INSTRUCTIONS FOR THE TASK:
Only the lines with "pink" in the entries below belong in the answer; please copy them.

EXCERPTED RECORDS:
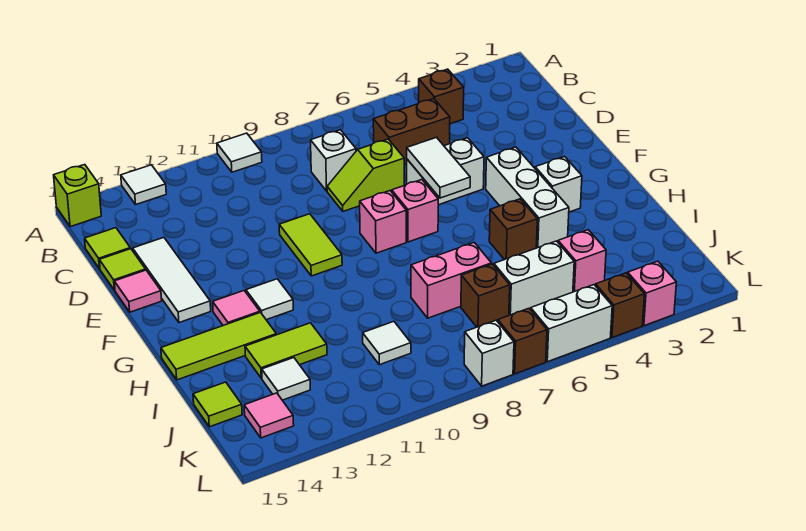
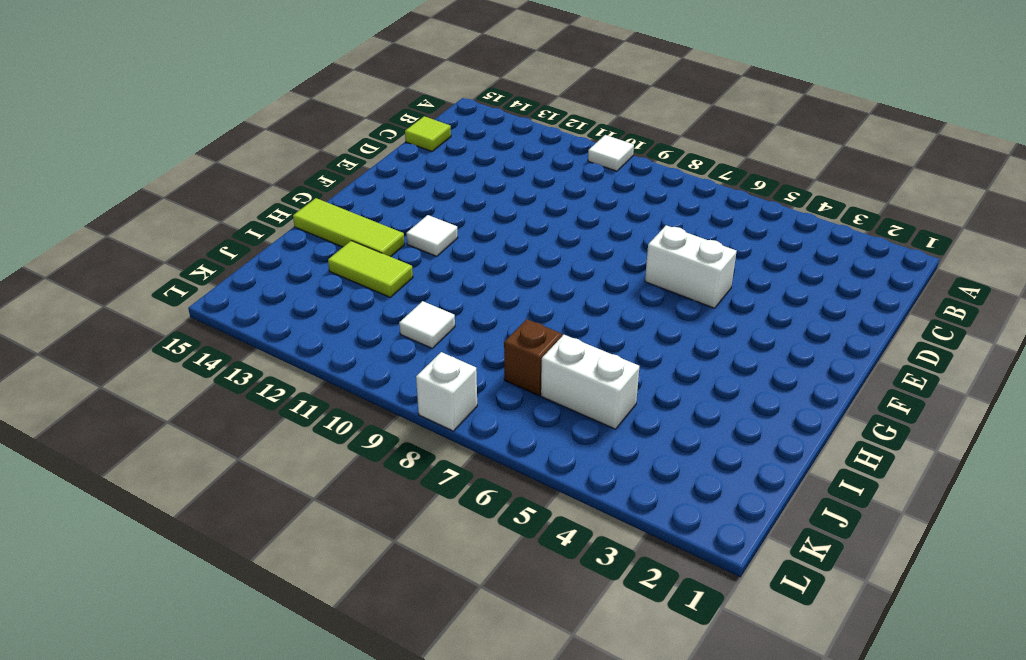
none -> white tile A13 level 1
none -> lime brick A15 level 1
none -> brown brick B4 level 1
none -> brown brick C5:C6 level 1

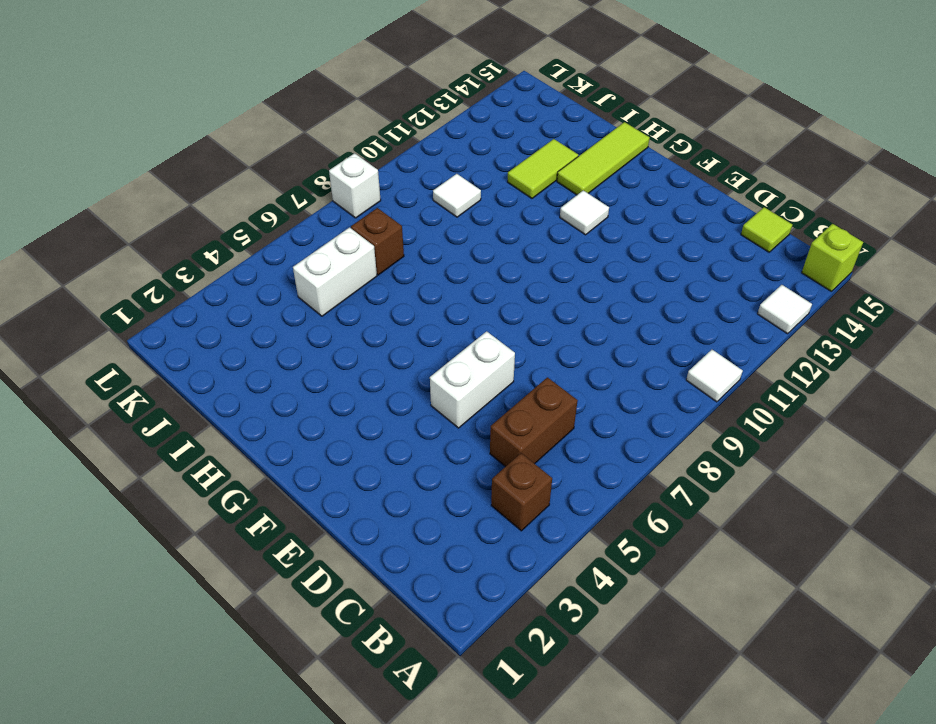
none -> white brick C8 level 1
none -> lime slope D7:D8 level 1 top 7
none -> white tile D14:F14 level 1
none -> lime tile D15 level 1

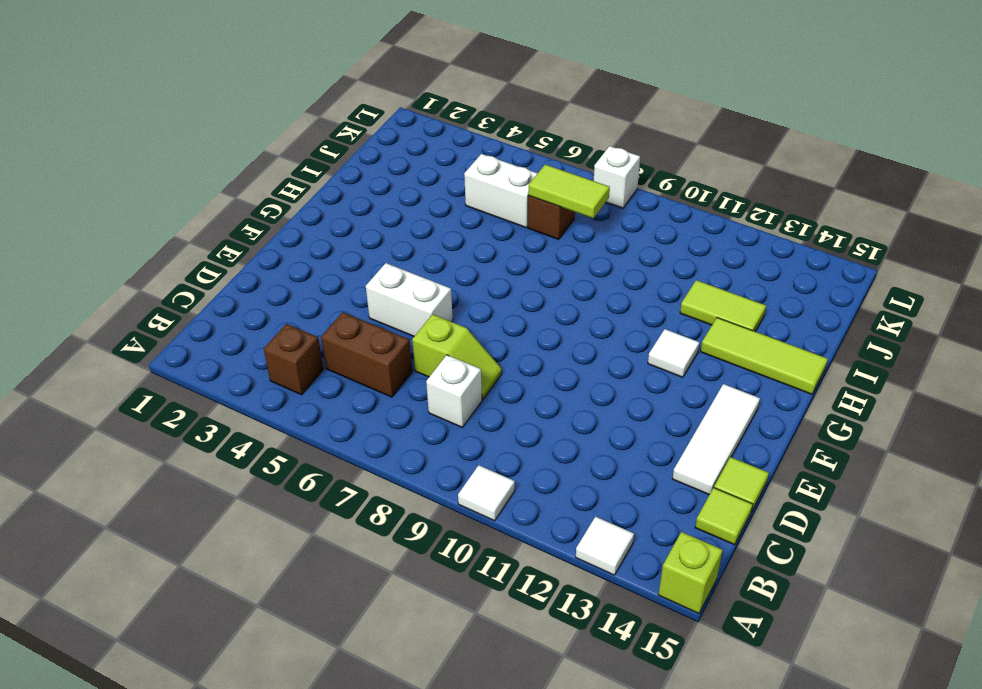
lime tile J7:J8 level 2 -> lime tile E10:F10 level 1
none -> pink tile E15 level 1
none -> white brick F4:H4 level 1
none -> pink brick F7 level 1
none -> pink brick F8 level 1

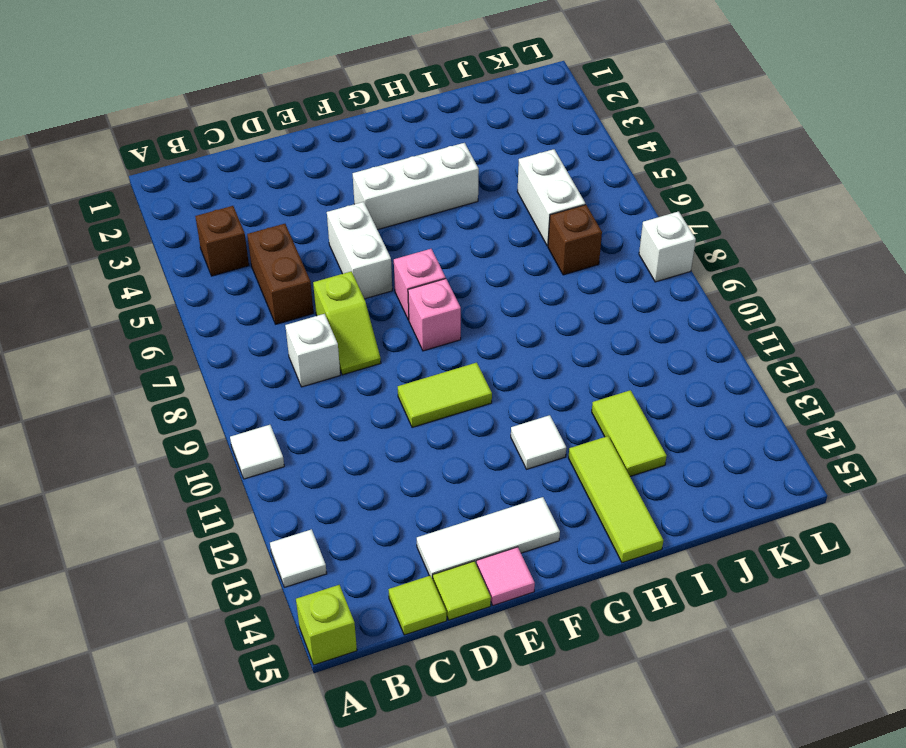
none -> white brick G3 level 1
none -> pink tile G13 level 1
none -> brown brick H5 level 1
none -> pink brick I7:I8 level 1

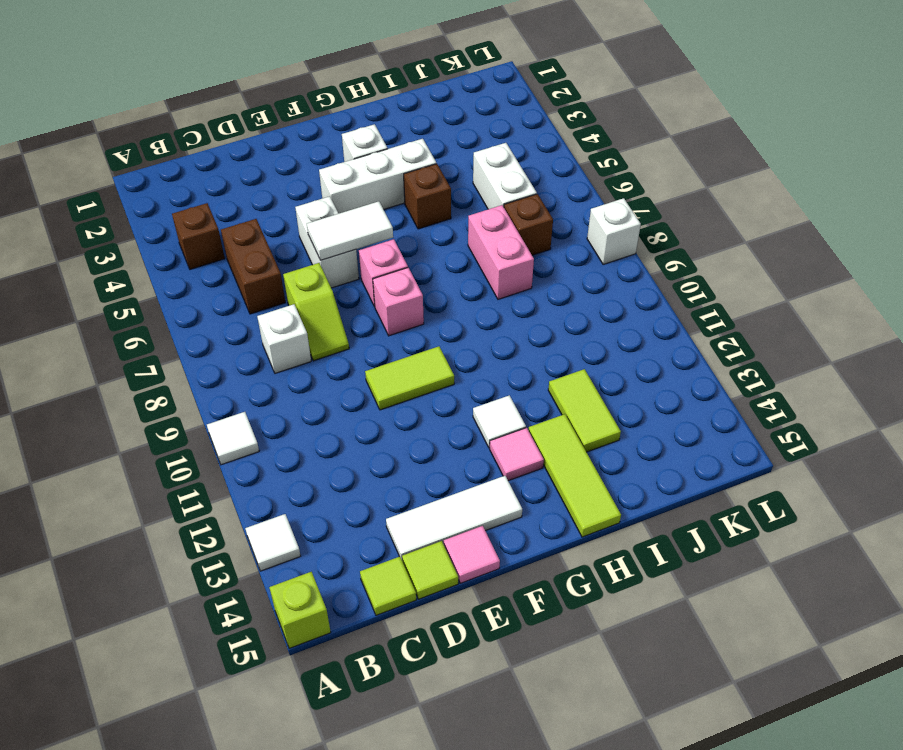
none -> pink brick J4 level 1
none -> white tile J10 level 1
none -> white tile J13 level 1
none -> lime tile J15 level 1

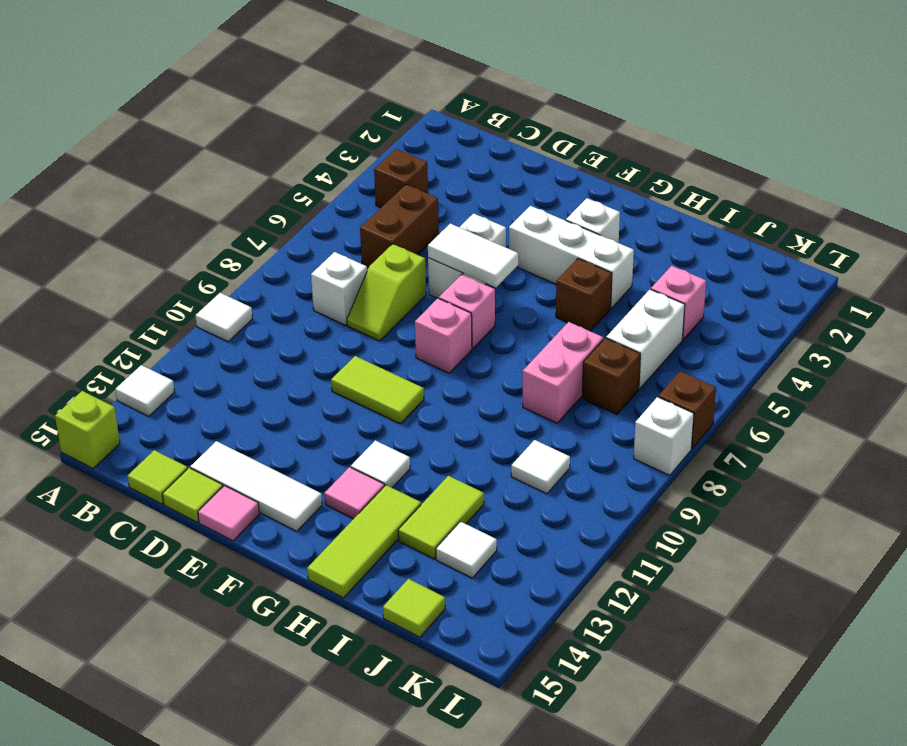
none -> pink tile K14 level 1
none -> pink brick L3 level 1
none -> brown brick L4 level 1
none -> white brick L5:L6 level 1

SOLUTION FOR THIS EXERCISE:
none -> pink tile E15 level 1
none -> pink brick F7 level 1
none -> pink brick F8 level 1
none -> pink tile G13 level 1
none -> pink brick I7:I8 level 1
none -> pink brick J4 level 1
none -> pink tile K14 level 1
none -> pink brick L3 level 1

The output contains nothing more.